Records to use:
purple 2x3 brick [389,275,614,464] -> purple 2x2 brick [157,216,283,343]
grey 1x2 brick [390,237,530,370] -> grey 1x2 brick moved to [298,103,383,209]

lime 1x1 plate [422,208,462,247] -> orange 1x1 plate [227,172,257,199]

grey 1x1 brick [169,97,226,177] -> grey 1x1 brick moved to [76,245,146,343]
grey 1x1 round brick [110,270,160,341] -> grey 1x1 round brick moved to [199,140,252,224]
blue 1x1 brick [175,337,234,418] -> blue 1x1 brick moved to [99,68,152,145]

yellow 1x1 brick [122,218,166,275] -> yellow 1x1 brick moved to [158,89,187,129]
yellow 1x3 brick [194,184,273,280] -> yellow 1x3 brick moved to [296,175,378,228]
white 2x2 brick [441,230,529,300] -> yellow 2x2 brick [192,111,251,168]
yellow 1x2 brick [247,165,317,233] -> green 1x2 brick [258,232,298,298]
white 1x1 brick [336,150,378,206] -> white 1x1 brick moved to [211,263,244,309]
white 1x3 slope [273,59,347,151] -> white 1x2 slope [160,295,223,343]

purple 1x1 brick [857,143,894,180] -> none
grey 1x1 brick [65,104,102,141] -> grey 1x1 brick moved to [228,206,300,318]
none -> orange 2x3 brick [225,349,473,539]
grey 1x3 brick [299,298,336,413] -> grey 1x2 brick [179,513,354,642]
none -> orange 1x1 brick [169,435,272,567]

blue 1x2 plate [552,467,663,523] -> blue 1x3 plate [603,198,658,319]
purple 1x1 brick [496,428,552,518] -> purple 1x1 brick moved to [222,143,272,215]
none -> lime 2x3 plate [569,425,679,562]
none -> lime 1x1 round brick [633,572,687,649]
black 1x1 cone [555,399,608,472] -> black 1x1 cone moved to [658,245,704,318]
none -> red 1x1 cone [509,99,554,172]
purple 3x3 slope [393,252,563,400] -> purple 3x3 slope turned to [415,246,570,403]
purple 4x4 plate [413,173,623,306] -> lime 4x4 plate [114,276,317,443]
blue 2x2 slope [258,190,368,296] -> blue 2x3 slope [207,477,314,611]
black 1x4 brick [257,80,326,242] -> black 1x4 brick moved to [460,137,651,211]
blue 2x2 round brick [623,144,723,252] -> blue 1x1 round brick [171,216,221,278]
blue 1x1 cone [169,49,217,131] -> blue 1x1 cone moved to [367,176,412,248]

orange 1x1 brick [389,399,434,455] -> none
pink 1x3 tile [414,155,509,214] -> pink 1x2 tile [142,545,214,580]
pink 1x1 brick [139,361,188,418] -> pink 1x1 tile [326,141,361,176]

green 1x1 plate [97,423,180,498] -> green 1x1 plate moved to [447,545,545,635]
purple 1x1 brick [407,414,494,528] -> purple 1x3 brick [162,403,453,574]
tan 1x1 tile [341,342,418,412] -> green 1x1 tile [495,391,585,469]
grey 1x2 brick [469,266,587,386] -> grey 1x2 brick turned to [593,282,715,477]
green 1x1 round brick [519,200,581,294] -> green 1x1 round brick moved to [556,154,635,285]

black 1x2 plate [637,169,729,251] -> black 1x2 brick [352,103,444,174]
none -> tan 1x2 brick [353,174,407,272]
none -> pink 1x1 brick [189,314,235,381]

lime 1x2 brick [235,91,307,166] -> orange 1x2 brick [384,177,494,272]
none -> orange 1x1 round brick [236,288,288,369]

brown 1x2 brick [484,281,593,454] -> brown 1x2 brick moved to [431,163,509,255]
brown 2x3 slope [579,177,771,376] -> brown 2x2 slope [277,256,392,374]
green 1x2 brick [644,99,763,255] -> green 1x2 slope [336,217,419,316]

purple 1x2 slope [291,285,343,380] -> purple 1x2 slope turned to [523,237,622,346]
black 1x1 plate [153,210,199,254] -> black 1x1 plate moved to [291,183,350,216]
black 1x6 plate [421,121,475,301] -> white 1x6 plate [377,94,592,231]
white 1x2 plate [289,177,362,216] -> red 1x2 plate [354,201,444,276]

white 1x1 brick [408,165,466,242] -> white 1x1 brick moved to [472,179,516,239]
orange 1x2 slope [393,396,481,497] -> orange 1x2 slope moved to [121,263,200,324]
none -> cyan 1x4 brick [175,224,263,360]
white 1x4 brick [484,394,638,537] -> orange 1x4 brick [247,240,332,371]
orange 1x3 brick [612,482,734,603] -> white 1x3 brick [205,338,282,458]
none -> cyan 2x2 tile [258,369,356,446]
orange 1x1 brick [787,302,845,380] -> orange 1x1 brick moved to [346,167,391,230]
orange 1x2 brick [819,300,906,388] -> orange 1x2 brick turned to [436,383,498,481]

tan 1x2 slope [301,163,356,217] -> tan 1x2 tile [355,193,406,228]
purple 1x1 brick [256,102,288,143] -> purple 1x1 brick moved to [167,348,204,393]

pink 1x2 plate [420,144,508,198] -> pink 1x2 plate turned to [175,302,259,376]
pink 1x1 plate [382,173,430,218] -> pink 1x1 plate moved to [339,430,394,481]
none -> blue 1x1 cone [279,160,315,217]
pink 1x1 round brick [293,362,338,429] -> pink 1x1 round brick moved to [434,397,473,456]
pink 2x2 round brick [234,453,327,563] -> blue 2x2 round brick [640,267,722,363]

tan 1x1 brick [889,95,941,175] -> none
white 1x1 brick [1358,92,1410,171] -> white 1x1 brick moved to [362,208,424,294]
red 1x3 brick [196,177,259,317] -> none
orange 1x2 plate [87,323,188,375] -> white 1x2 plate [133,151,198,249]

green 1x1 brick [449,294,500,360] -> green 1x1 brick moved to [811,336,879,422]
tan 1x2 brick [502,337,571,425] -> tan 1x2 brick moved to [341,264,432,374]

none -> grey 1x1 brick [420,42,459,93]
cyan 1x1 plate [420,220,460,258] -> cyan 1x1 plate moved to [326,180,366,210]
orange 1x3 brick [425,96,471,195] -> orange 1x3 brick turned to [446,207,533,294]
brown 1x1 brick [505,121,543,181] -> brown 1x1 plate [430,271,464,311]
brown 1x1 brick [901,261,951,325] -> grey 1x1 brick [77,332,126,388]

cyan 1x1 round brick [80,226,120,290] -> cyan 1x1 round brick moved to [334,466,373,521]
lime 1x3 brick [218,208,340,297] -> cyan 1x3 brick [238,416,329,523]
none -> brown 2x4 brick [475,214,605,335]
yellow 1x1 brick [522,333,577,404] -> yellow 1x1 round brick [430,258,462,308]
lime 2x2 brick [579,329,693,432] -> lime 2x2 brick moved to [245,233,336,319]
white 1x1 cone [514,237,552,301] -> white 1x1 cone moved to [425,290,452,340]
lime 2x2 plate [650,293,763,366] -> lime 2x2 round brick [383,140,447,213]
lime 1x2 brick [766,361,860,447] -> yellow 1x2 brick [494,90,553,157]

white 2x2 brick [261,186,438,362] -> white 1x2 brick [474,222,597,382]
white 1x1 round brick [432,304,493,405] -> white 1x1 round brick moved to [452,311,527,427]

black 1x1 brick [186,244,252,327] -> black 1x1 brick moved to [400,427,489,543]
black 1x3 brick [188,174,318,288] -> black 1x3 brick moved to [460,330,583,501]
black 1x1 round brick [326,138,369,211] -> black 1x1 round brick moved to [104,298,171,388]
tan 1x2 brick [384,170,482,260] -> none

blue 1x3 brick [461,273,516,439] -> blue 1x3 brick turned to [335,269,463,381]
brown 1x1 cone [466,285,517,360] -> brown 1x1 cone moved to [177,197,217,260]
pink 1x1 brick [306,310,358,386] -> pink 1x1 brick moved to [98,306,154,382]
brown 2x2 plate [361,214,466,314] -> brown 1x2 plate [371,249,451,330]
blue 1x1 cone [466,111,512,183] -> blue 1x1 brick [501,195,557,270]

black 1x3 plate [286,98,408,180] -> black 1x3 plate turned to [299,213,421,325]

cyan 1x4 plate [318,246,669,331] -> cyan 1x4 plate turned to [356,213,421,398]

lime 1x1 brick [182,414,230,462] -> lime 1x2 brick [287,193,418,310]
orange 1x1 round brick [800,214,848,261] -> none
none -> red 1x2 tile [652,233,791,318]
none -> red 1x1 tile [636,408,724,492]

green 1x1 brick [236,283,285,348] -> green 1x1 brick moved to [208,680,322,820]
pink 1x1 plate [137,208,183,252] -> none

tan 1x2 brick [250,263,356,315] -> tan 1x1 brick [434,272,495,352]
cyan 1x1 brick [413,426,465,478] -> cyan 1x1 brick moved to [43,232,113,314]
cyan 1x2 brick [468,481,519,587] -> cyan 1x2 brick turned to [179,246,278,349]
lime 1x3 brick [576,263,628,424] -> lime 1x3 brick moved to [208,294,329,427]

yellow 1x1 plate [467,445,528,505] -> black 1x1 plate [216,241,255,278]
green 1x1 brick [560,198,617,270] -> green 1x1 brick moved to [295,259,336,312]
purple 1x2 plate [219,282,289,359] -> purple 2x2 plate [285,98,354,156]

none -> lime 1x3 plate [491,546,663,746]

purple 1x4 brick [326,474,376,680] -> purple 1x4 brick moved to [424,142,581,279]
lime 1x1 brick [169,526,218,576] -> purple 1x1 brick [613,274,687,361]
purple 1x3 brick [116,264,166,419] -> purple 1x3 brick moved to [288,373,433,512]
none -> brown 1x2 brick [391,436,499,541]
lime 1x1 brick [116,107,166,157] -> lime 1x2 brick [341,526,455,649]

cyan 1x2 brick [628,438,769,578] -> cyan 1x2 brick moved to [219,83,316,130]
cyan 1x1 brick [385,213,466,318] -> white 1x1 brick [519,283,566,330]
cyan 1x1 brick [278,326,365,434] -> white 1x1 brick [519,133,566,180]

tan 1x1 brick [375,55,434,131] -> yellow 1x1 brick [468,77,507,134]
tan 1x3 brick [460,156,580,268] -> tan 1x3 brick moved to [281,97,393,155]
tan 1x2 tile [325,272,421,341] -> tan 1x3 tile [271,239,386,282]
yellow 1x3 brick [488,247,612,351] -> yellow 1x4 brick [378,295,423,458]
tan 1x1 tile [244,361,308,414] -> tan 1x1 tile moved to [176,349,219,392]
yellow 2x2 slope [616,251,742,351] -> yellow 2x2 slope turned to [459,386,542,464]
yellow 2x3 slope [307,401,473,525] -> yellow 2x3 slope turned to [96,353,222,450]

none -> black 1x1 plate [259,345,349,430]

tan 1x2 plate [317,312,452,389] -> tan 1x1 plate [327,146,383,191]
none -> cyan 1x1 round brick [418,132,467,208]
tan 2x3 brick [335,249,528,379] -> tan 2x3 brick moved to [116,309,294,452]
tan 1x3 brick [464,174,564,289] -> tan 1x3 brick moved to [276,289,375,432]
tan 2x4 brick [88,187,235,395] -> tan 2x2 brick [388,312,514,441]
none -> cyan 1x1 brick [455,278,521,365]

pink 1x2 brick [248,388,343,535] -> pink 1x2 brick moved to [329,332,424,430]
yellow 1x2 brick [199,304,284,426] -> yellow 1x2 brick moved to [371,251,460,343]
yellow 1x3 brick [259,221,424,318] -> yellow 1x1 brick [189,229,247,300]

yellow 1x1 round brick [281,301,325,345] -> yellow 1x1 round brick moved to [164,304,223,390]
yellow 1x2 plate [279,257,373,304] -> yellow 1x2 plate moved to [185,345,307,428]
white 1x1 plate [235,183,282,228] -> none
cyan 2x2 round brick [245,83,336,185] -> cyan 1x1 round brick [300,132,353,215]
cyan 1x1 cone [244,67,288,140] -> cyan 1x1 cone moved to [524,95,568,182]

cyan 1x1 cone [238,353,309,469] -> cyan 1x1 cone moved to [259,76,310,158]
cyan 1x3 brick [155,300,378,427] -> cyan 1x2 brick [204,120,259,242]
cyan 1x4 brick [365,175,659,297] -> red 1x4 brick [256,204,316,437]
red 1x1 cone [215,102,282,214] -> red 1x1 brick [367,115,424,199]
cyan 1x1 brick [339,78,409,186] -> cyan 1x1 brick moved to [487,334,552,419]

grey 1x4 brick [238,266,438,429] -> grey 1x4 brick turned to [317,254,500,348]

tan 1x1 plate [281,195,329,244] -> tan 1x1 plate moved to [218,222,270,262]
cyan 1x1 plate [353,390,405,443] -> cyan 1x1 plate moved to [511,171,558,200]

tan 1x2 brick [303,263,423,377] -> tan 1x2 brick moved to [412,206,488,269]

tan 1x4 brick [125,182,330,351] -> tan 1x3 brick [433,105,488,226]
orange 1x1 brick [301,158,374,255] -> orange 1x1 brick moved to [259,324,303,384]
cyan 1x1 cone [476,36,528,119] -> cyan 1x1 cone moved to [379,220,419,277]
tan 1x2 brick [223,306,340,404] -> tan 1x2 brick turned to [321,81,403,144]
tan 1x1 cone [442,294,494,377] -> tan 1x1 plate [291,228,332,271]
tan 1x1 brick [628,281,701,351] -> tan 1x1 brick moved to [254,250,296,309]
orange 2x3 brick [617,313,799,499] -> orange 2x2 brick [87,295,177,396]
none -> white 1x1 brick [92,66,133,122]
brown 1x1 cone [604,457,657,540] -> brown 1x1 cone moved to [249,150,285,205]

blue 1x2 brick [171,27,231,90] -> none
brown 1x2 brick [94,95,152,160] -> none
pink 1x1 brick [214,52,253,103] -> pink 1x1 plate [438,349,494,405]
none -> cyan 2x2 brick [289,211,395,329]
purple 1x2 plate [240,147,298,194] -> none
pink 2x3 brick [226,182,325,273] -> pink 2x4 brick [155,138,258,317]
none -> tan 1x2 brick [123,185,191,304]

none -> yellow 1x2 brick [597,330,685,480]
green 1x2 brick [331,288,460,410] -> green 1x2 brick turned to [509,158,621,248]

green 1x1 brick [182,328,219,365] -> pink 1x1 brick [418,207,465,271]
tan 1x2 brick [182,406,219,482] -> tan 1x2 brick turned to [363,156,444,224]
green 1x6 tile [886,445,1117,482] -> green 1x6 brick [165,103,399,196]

What you will do: Using the data above, repeat exactly the lines that begin at the line with "tan 1x1 plate [281,195,329,244]" and end at the line with "blue 1x2 brick [171,27,231,90] -> none", both ends included.

Response for this exercise:
tan 1x1 plate [281,195,329,244] -> tan 1x1 plate moved to [218,222,270,262]
cyan 1x1 plate [353,390,405,443] -> cyan 1x1 plate moved to [511,171,558,200]

tan 1x2 brick [303,263,423,377] -> tan 1x2 brick moved to [412,206,488,269]

tan 1x4 brick [125,182,330,351] -> tan 1x3 brick [433,105,488,226]
orange 1x1 brick [301,158,374,255] -> orange 1x1 brick moved to [259,324,303,384]
cyan 1x1 cone [476,36,528,119] -> cyan 1x1 cone moved to [379,220,419,277]
tan 1x2 brick [223,306,340,404] -> tan 1x2 brick turned to [321,81,403,144]
tan 1x1 cone [442,294,494,377] -> tan 1x1 plate [291,228,332,271]
tan 1x1 brick [628,281,701,351] -> tan 1x1 brick moved to [254,250,296,309]
orange 2x3 brick [617,313,799,499] -> orange 2x2 brick [87,295,177,396]
none -> white 1x1 brick [92,66,133,122]
brown 1x1 cone [604,457,657,540] -> brown 1x1 cone moved to [249,150,285,205]

blue 1x2 brick [171,27,231,90] -> none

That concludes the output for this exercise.